§ Requirement
Tally the lines in the items below that contain the string "kern", and reply with the number alone.

§ Extracted information
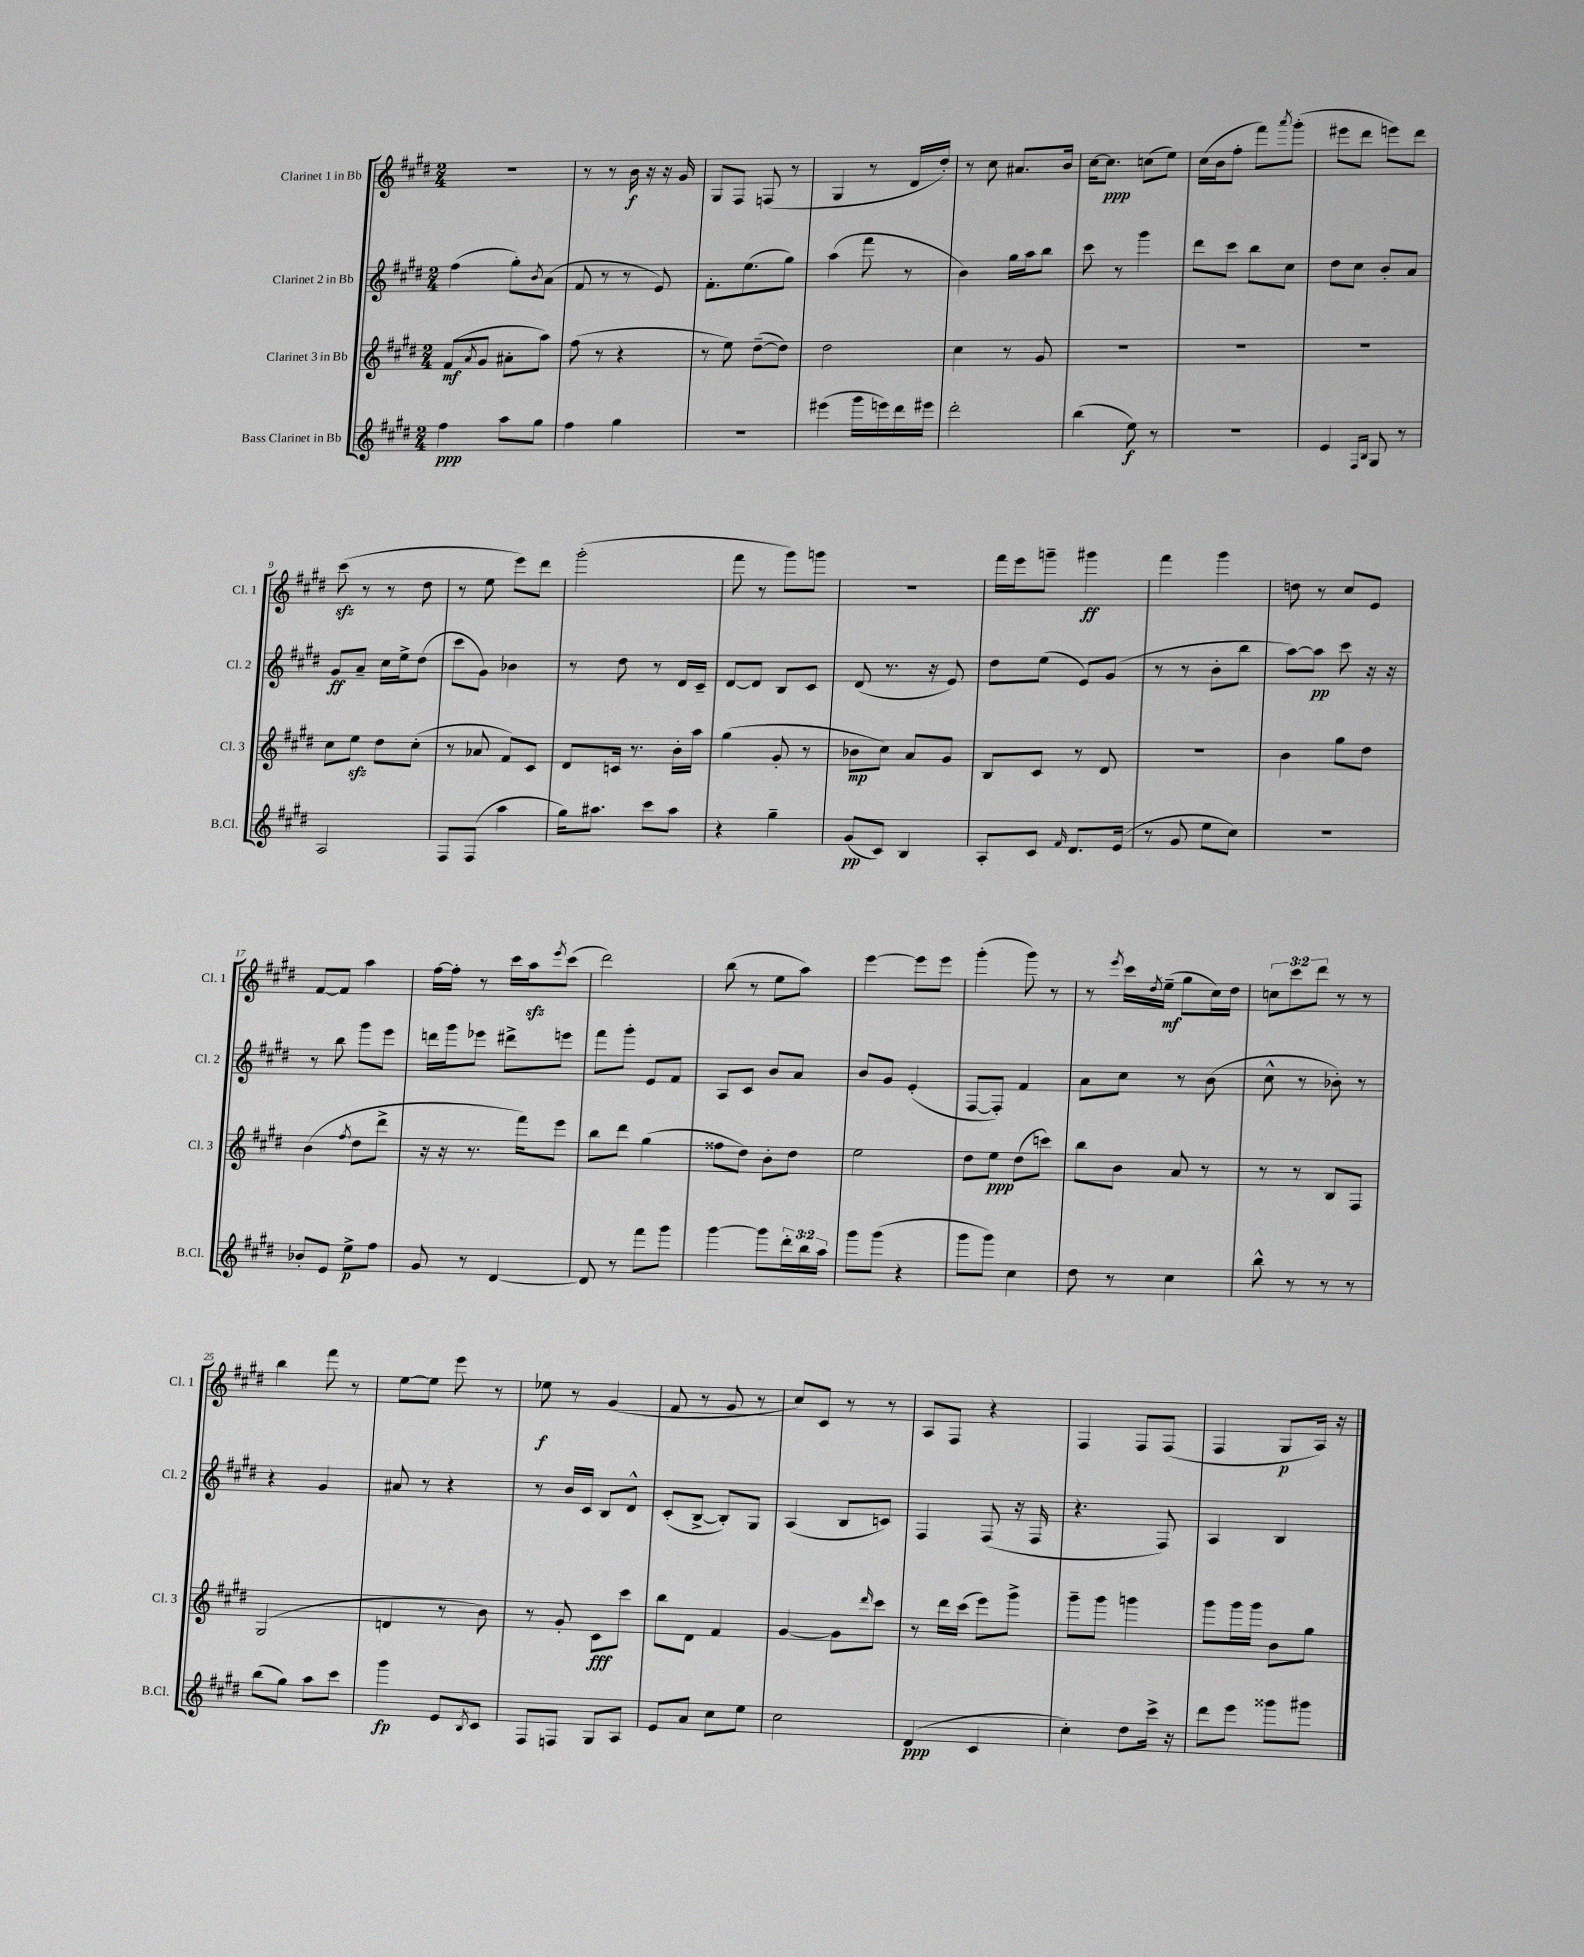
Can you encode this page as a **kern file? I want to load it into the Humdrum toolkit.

**kern	**kern	**kern	**kern
*staff4	*staff3	*staff2	*staff1
*clefG2	*clefG2	*clefG2	*clefG2
*k[f#c#g#d#]	*k[f#c#g#d#]	*k[f#c#g#d#]	*k[f#c#g#d#]
*M2/4	*M2/4	*M2/4	*M2/4
4ff#	(8f#	(4ff#	2r
.	8qa	.	.
.	8g#	.	.
8aa	8a#'	8gg#')	.
.	.	8qb	.
8gg#	8aa)	(8a	.
=	=	=	=
4ff#	(8ff#	8f#	8r
.	8r	8r	8r
4gg#	4r	8r	16b
.	.	.	16r
.	.	8e)	16r
.	.	.	16g#
=	=	=	=
2r	8r	8.f#'	8G#
.	8ee)	.	8F#
.	.	(8.ee	.
.	([8dd#~	.	(8F
.	8dd#])	8gg#)	8r
=	=	=	=
(4eee#	2dd#	(4aa	4G#
16ggg#	.	8fff#	8r
16eee)	.	.	.
16ddd#	.	8r	16d#
16eee#	.	.	16dd#')
=	=	=	=
2ddd#'	4cc#	4b)	8r
.	.	.	8cc#
.	8r	16gg#	8.a#
.	.	16aa	.
.	8g#	8bb	.
.	.	.	16b
=	=	=	=
(4bb	2r	8ccc#	[16cc#
.	.	.	8.cc#]
.	.	8r	.
8ee)	.	4ggg#	(8cc
8r	.	.	8ee)
=	=	=	=
2r	2r	8ddd#	(16cc#
.	.	.	16b
.	.	8ccc#	8ff#'
.	.	8bb	8fff#)
.	.	.	8qaaa
.	.	8cc#	(8ggg#'
=	=	=	=
4e	2r	8dd#	8eee#
.	.	8cc#	8ddd#
16qqF#	.	.	.
16qqB	.	.	.
8G#	.	8b'	8eee)
8r	.	8a	8ddd#
=	=	=	=
2A	8cc#	8g#	(8ccc#
.	8ee	8a~	8r
.	8dd#	16cc#	8r
.	.	16ee^	.
.	(8cc#'	(8dd#	8dd#
=	=	=	=
8F#	8r	8ccc#	8r
(8F#	8a-	8g#)	8ee
4aa	8f#)	4b-	8eee)
.	8c#	.	8ddd#
=	=	=	=
16gg#)	8d#	8r	(2ggg#'
8.aa#	.	.	.
.	16c	8dd#	.
.	8.r	.	.
8ccc#	.	8r	.
8aa#	16b'	16d#	.
.	16aa	16c#~	.
=	=	=	=
4r	(4gg#	[8d#	8fff#
.	.	8d#]	8r
4gg#~	8g#'	8B	8ggg#)
.	8r	8c#	8ggg
=	=	=	=
(8g#	8b-	(8d#	2r
8c#)	8cc#)	8.r	.
4B	8a	.	.
.	.	16r	.
.	8g#	8e)	.
=	=	=	=
8A'	8B	8dd#	16fff#
.	.	.	16eee
8c#	8c#	(8ee	8ggg~
16qqf#	.	.	.
8.d#	8r	8e)	4ggg#
.	8d#	(8g#	.
(16e	.	.	.
=	=	=	=
8r	2r	8r	4fff#
8g#	.	8r	.
8ee	.	8b'	4ggg#
8cc#)	.	8bb	.
=	=	=	=
2r	4b	[8aa)	8dd
.	.	8aa]	8r
.	8gg#	8ccc#	8cc#
.	8dd#	16r	8e
.	.	16r	.
=	=	=	=
8b-'	(4b	8r	[8f#
8e	.	8bb	8f#]
.	8qff#	.	.
8ee^	8dd#	8ggg#	4aa
8ff#	8ddd#^	8eee	.
=	=	=	=
8g#	16r	16ddd	[16ff#
.	16r	16ggg#	16ff#']
8r	8.r	8eee-	8r
[4d#	.	8ddd#^	16ccc#
.	16fff#)	.	16aa
.	.	.	8qeee
.	8eee	8eee	(8ccc#
=	=	=	=
8d#]	8bb	8fff#	2ddd#)
8r	8ddd#	8ggg#'	.
8fff#	(4gg#	8e	.
8ggg#	.	8f#	.
=	=	=	=
[4ggg#	8ff##	8A	(8bb
.	8dd#)	8c#	8r
8ggg#]	8b'	8b	8ee
24ddd#'	8dd#	8a	8aa)
24bb	.	.	.
24aa	.	.	.
=	=	=	=
8ggg#	2ee	8b	[4eee
(8ggg#	.	8g#	.
4r	.	(4e'	8eee]
.	.	.	8eee
=	=	=	=
8ggg#	8dd#	[8F#	(4ggg#'
8ggg#)	8ee	8F#'])	.
4cc#	(8dd#	4f#	8ggg#)
.	8ccc)	.	8r
=	=	=	=
8dd#	8bb	8a	8r
.	.	.	8qeee
8r	8b	8cc#	16ccc#
.	.	.	8qdd#
.	.	.	(16ee~
4cc#	8a	8r	8gg#
.	8r	(8b	16cc#)
.	.	.	16dd#
=	=	=	=
8bb^^	8r	8cc#^^	12cc
.	.	.	12ccc#
8r	8r	8r	.
.	.	.	12ddd#
8r	8B	8b-')	8r
8r	8F#	8r	8r
=	=	=	=
(8bb	(2G#	4r	4bb
8gg#)	.	.	.
8aa	.	4g#	8fff#
8ccc#	.	.	8r
=	=	=	=
4ggg#	4d	8a#	[8ee
.	.	8r	8ee]
8e	8r	4r	8eee
8qB	.	.	.
8c#	8b)	.	8r
=	=	=	=
8F#	8r	8r	8ee-
8F	8g#'	16b	8r
.	.	16c#	.
8G#	8c#	8B	(4g#
8A	8ccc#	8d#^^	.
=	=	=	=
8e	8bb	(8c#'	8f#
8a	8d#	[8B^	8r
8cc#	4f#	8B'])	8g#
8ee	.	8G#	8r
=	=	=	=
2cc#	[4g#	(4A	8cc#)
.	.	.	8c#
.	8g#]	8B	8r
.	16qqddd#	.	.
.	8ccc#	8c)	8r
=	=	=	=
(4d#	8r	4F#	8A
.	16ddd#	.	8F#
.	(16ccc#	.	.
4c#	8eee)	(8F#	4r
.	8ggg#^	16r	.
.	.	16F#	.
=	=	=	=
4cc#')	8ggg#~	4.r	4F#
.	8ggg#	.	.
8dd#	4ggg	.	8F#
16ccc#^	.	8F#)	(8F#
16r	.	.	.
=	=	=	=
8ddd#	8ggg#	4A	4F#
8eee	16ggg#	.	.
.	16ggg#	.	.
8ggg##	8b	4B	8G#
8ggg#	8gg#	.	16A)
.	.	.	16r
==	==	==	==
*-	*-	*-	*-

§ Correct result
2